◆ Records ◆

------------------------

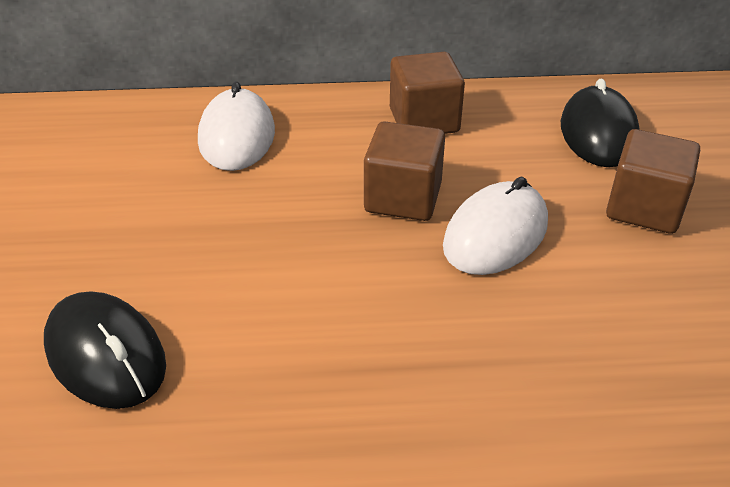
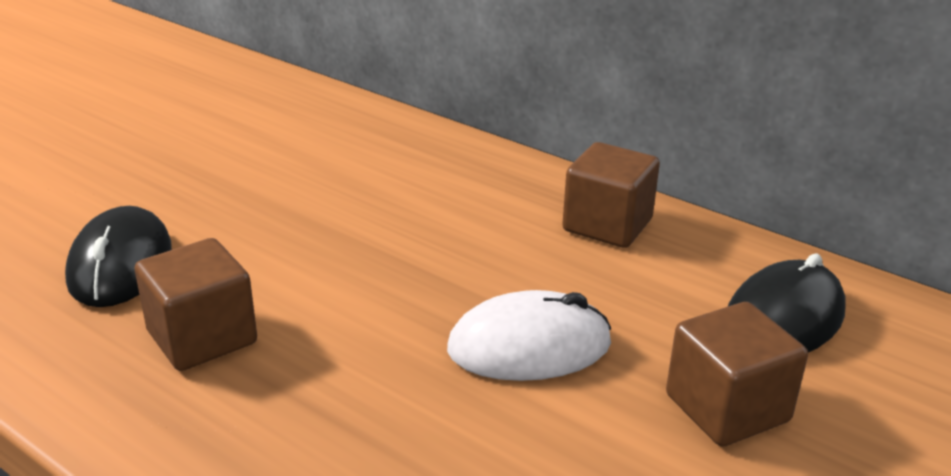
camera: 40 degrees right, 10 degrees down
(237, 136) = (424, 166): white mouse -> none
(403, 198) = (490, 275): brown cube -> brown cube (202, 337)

------------------------

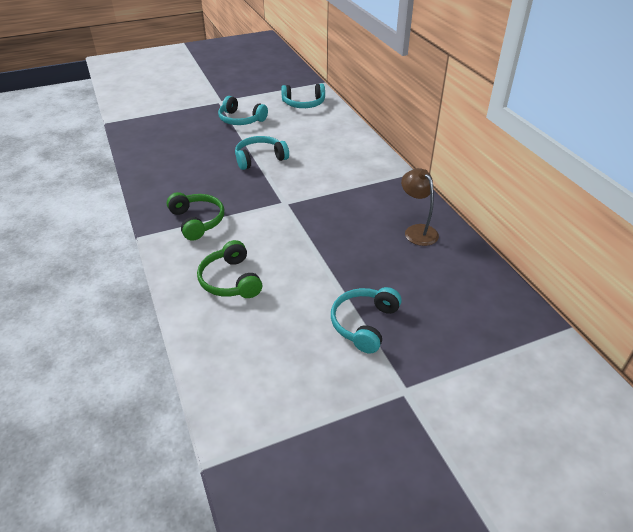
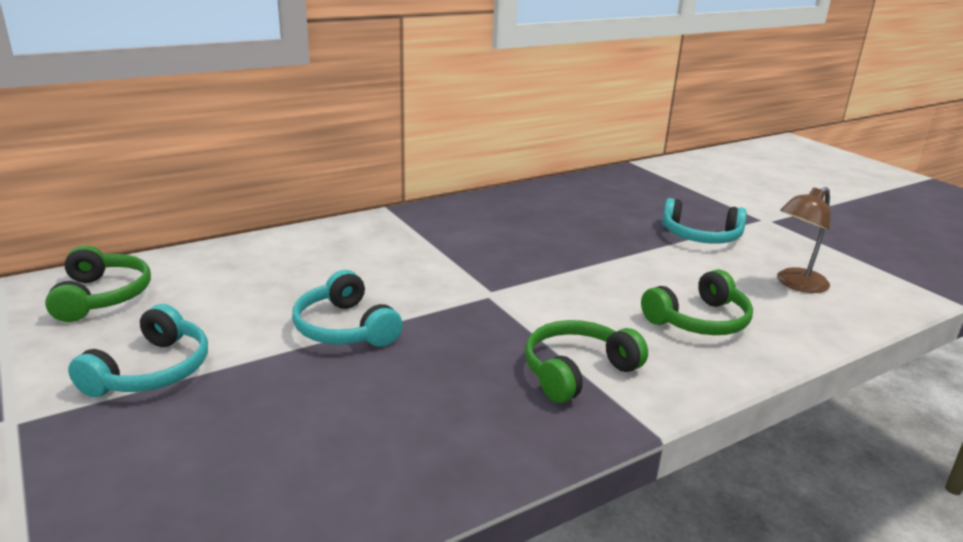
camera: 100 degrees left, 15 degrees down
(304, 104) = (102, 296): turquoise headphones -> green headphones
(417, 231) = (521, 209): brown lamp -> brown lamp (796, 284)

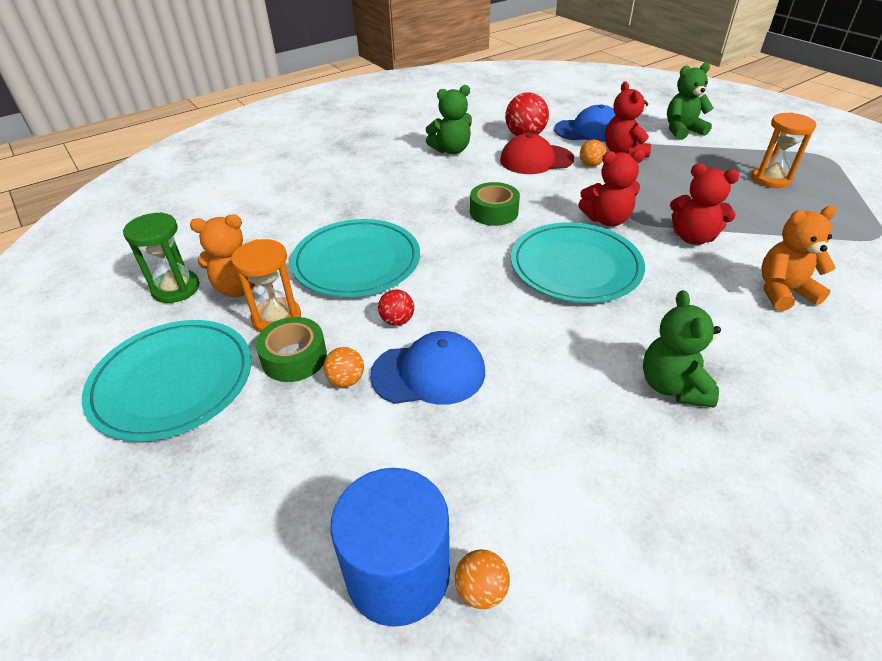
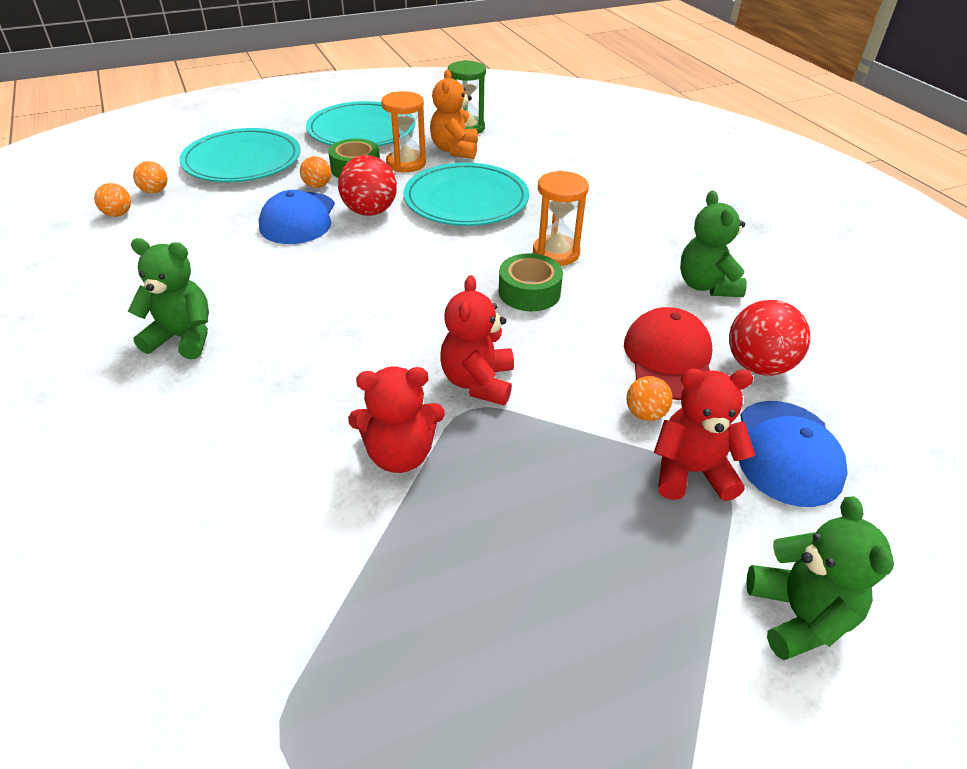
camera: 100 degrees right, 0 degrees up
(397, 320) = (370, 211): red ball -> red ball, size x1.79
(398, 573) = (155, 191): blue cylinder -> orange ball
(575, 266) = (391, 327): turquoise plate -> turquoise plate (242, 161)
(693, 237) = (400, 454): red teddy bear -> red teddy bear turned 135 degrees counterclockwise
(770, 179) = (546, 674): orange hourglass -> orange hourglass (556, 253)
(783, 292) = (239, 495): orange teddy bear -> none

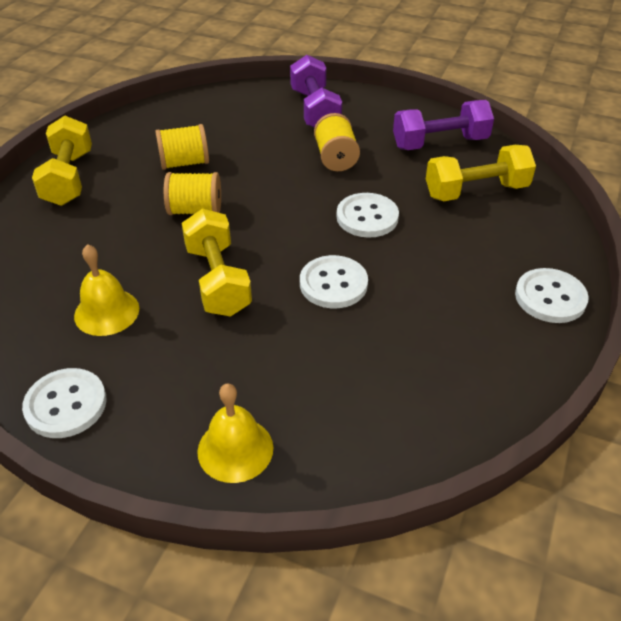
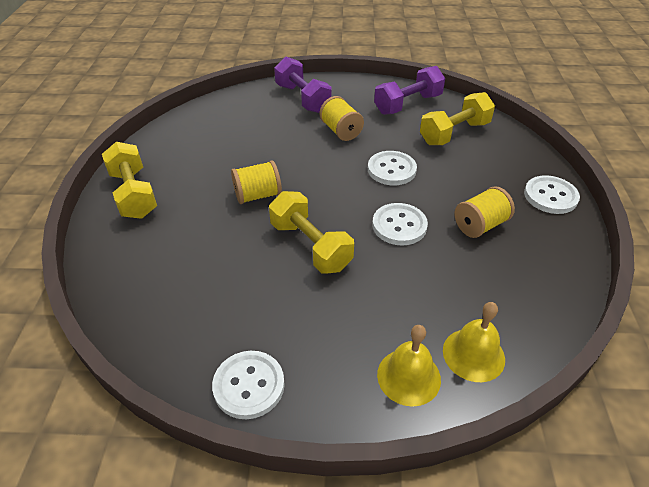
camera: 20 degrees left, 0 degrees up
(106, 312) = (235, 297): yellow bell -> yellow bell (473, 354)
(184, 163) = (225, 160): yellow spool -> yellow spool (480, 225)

------------------------

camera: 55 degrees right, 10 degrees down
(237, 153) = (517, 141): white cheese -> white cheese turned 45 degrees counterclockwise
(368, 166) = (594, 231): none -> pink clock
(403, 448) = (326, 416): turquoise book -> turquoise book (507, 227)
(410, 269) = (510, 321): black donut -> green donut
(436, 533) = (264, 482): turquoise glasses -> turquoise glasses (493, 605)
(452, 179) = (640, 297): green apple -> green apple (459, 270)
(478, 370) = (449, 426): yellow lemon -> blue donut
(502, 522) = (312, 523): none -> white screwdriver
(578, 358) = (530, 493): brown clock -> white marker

------------------------

Go to the line with "(436, 533) = (264, 482): turquoise" in the entries above and repeat every line from there through the line with "(578, 358) = (530, 493): brown", exactly and with no other text.

◆ Exercise result ◆
(436, 533) = (264, 482): turquoise glasses -> turquoise glasses (493, 605)
(452, 179) = (640, 297): green apple -> green apple (459, 270)
(478, 370) = (449, 426): yellow lemon -> blue donut
(502, 522) = (312, 523): none -> white screwdriver
(578, 358) = (530, 493): brown clock -> white marker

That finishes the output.